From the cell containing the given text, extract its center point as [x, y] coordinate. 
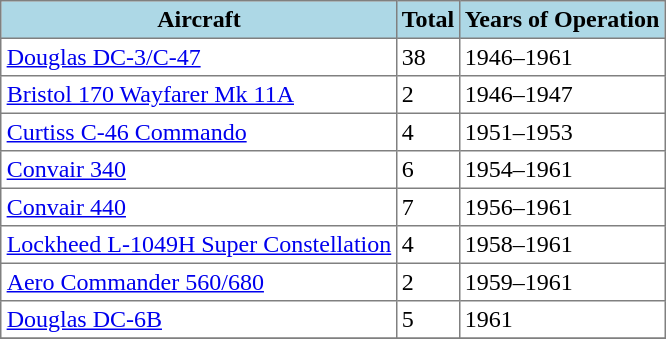
1959–1961 [562, 282]
1946–1947 [562, 95]
1961 [562, 320]
1956–1961 [562, 207]
7 [428, 207]
Douglas DC-6B [198, 320]
Convair 440 [198, 207]
Aircraft [198, 20]
Lockheed L-1049H Super Constellation [198, 245]
38 [428, 57]
Douglas DC-3/C-47 [198, 57]
1954–1961 [562, 170]
Bristol 170 Wayfarer Mk 11A [198, 95]
Curtiss C-46 Commando [198, 132]
1951–1953 [562, 132]
Convair 340 [198, 170]
1946–1961 [562, 57]
6 [428, 170]
Total [428, 20]
5 [428, 320]
1958–1961 [562, 245]
Years of Operation [562, 20]
Aero Commander 560/680 [198, 282]
Return [X, Y] of the center of cell containing provided text 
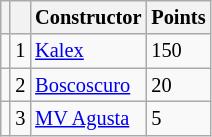
150 [178, 51]
20 [178, 85]
Constructor [88, 17]
3 [20, 118]
2 [20, 85]
Points [178, 17]
Kalex [88, 51]
Boscoscuro [88, 85]
5 [178, 118]
1 [20, 51]
MV Agusta [88, 118]
Extract the (x, y) coordinate from the center of the cell holding the provided text.  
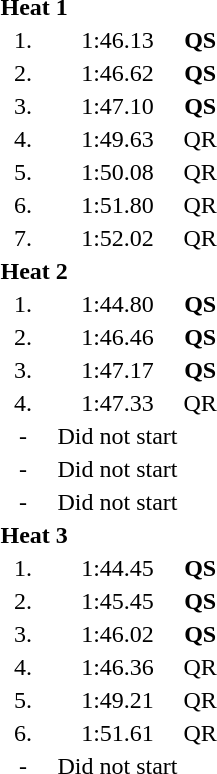
1:46.46 (118, 337)
1:44.45 (118, 568)
1:51.61 (118, 733)
1:46.36 (118, 667)
1:49.63 (118, 139)
1:50.08 (118, 172)
1:52.02 (118, 238)
1:47.17 (118, 370)
1:46.02 (118, 634)
1:47.33 (118, 403)
1:47.10 (118, 106)
1:46.62 (118, 73)
1:44.80 (118, 304)
1:46.13 (118, 40)
1:51.80 (118, 205)
1:49.21 (118, 700)
1:45.45 (118, 601)
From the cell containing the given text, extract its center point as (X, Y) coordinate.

****************************************

- **Request**: Copy out the entire listing above word for word, leaving out the pictures.

- **Correct result**:
From the cell containing the given text, extract its center point as [x, y] coordinate. 
1959–1961 [562, 282]
1946–1947 [562, 95]
1961 [562, 320]
1956–1961 [562, 207]
7 [428, 207]
Douglas DC-6B [198, 320]
Convair 440 [198, 207]
Aircraft [198, 20]
Lockheed L-1049H Super Constellation [198, 245]
38 [428, 57]
Douglas DC-3/C-47 [198, 57]
1954–1961 [562, 170]
Bristol 170 Wayfarer Mk 11A [198, 95]
Curtiss C-46 Commando [198, 132]
1951–1953 [562, 132]
Convair 340 [198, 170]
1946–1961 [562, 57]
6 [428, 170]
Total [428, 20]
5 [428, 320]
1958–1961 [562, 245]
Years of Operation [562, 20]
Aero Commander 560/680 [198, 282]
Return [X, Y] of the center of cell containing provided text 
150 [178, 51]
20 [178, 85]
Constructor [88, 17]
3 [20, 118]
2 [20, 85]
Points [178, 17]
Kalex [88, 51]
Boscoscuro [88, 85]
5 [178, 118]
1 [20, 51]
MV Agusta [88, 118]
Extract the (x, y) coordinate from the center of the cell holding the provided text.  
1:46.46 (118, 337)
1:44.45 (118, 568)
1:51.61 (118, 733)
1:46.36 (118, 667)
1:49.63 (118, 139)
1:50.08 (118, 172)
1:52.02 (118, 238)
1:47.17 (118, 370)
1:46.02 (118, 634)
1:47.33 (118, 403)
1:47.10 (118, 106)
1:46.62 (118, 73)
1:44.80 (118, 304)
1:46.13 (118, 40)
1:51.80 (118, 205)
1:49.21 (118, 700)
1:45.45 (118, 601)
From the cell containing the given text, extract its center point as (X, Y) coordinate.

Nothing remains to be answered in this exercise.